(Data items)
::::::::::
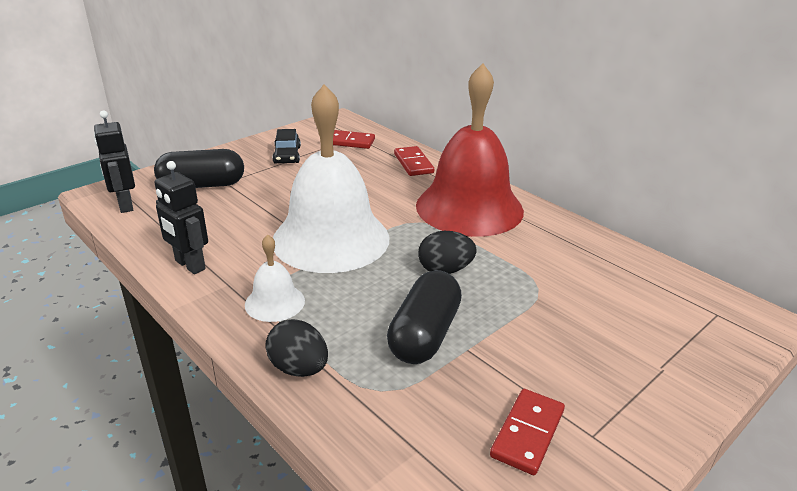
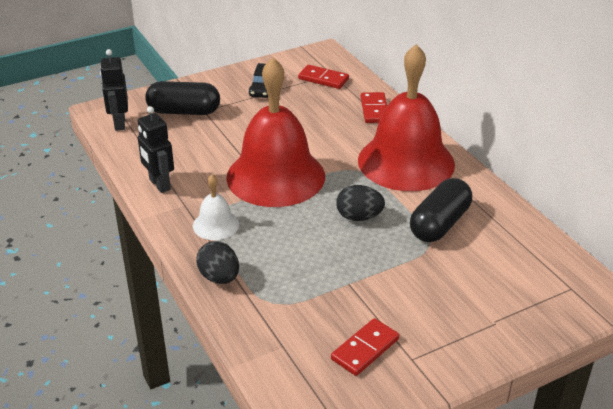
camera: 15 degrees right, 5 degrees up
(331, 239) = (275, 176): white bell -> red bell
(424, 334) = (320, 267): black capsule -> black capsule (439, 224)

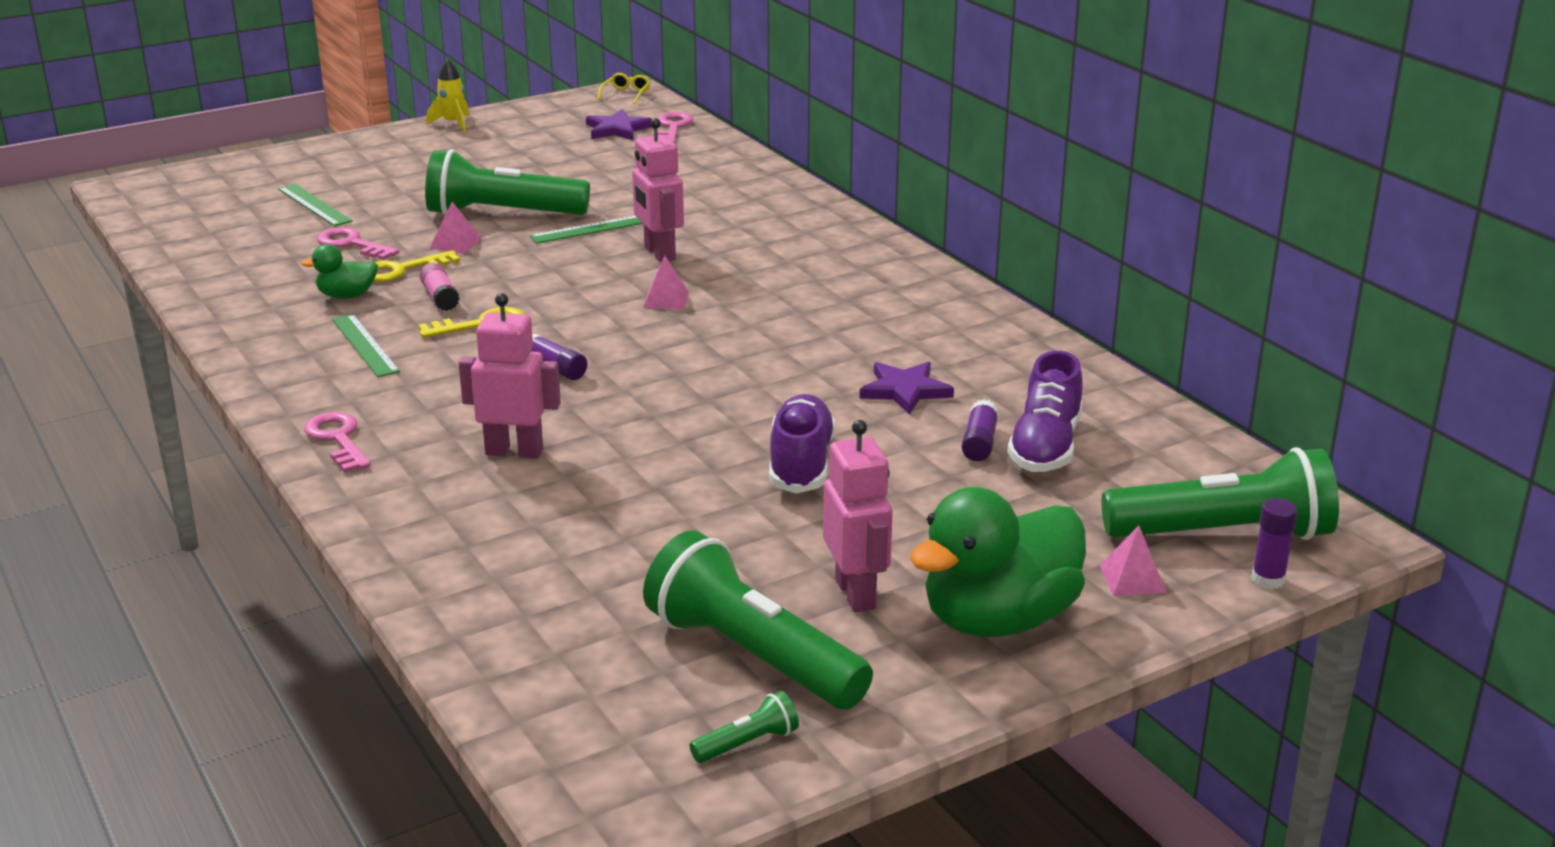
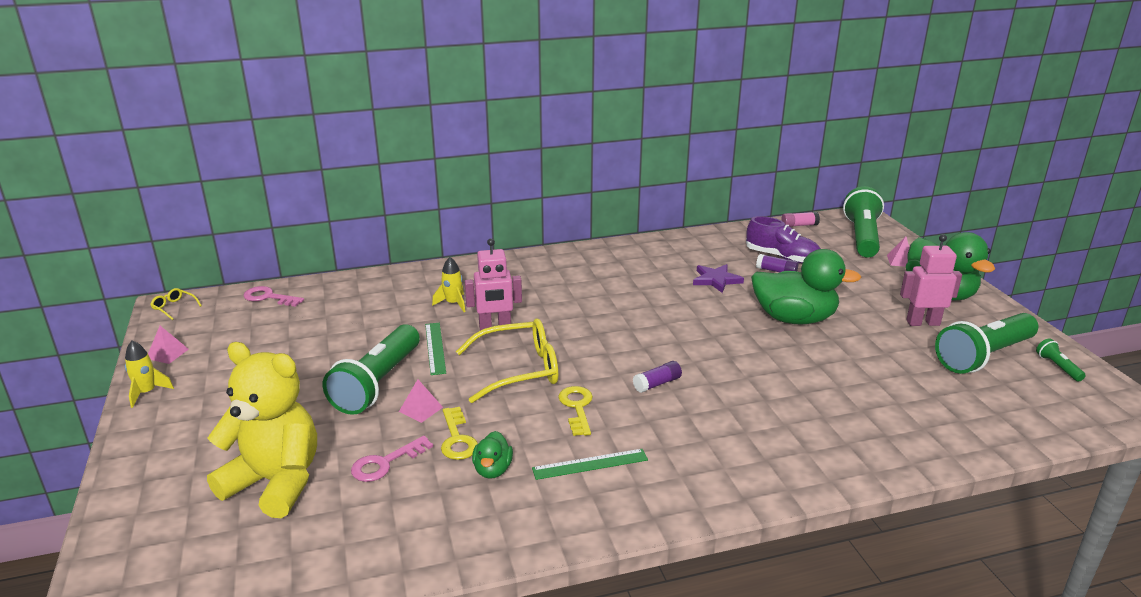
camera: 75 degrees left, 0 degrees up
(314, 205) = (275, 482): green ruler -> yellow teddy bear
(338, 439) = (742, 483): pink key -> none
(440, 297) = (520, 423): pink glue stick -> pink glue stick (799, 225)
(514, 452) = (770, 409): pink robot -> none
(558, 281) = (518, 370): none -> yellow glasses
(617, 129) = (248, 319): purple star -> none
(666, 299) = (569, 333): pink pyramid -> pink pyramid (167, 353)
(711, 220) = (453, 304): none -> yellow rocket
(801, 464) = (794, 319): purple shoe -> green duck
(1268, 579) = (898, 236): purple glue stick -> none

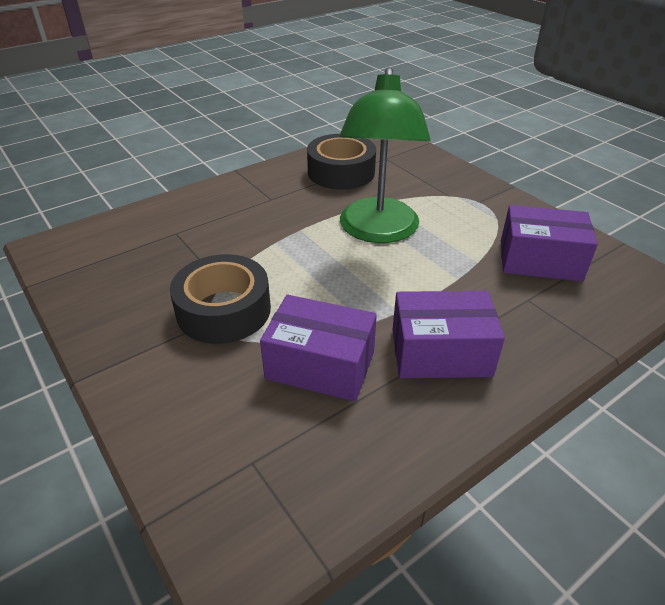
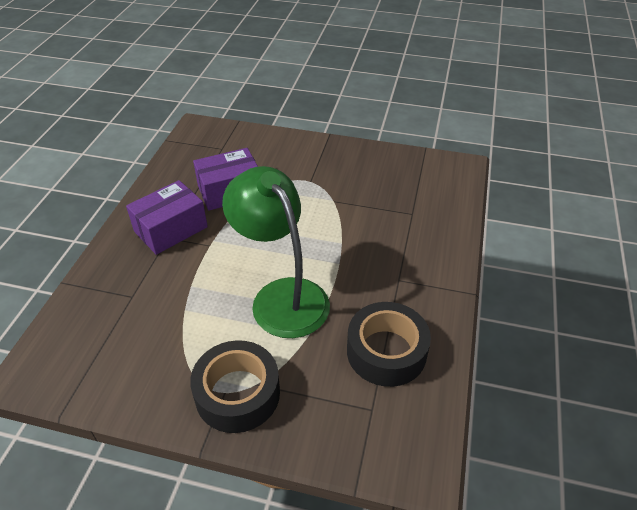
camera: 140 degrees right, 5 degrees up
(224, 310) = (311, 188): black tape -> black tape (237, 393)
(540, 260) = (134, 341): purple box -> none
::::::::::
* WORK ITEM *
Go through the entries. Report every line that contains the word "glue".

* RESPONSE BELOW *
(440, 297) = (520, 423): pink glue stick -> pink glue stick (799, 225)
(1268, 579) = (898, 236): purple glue stick -> none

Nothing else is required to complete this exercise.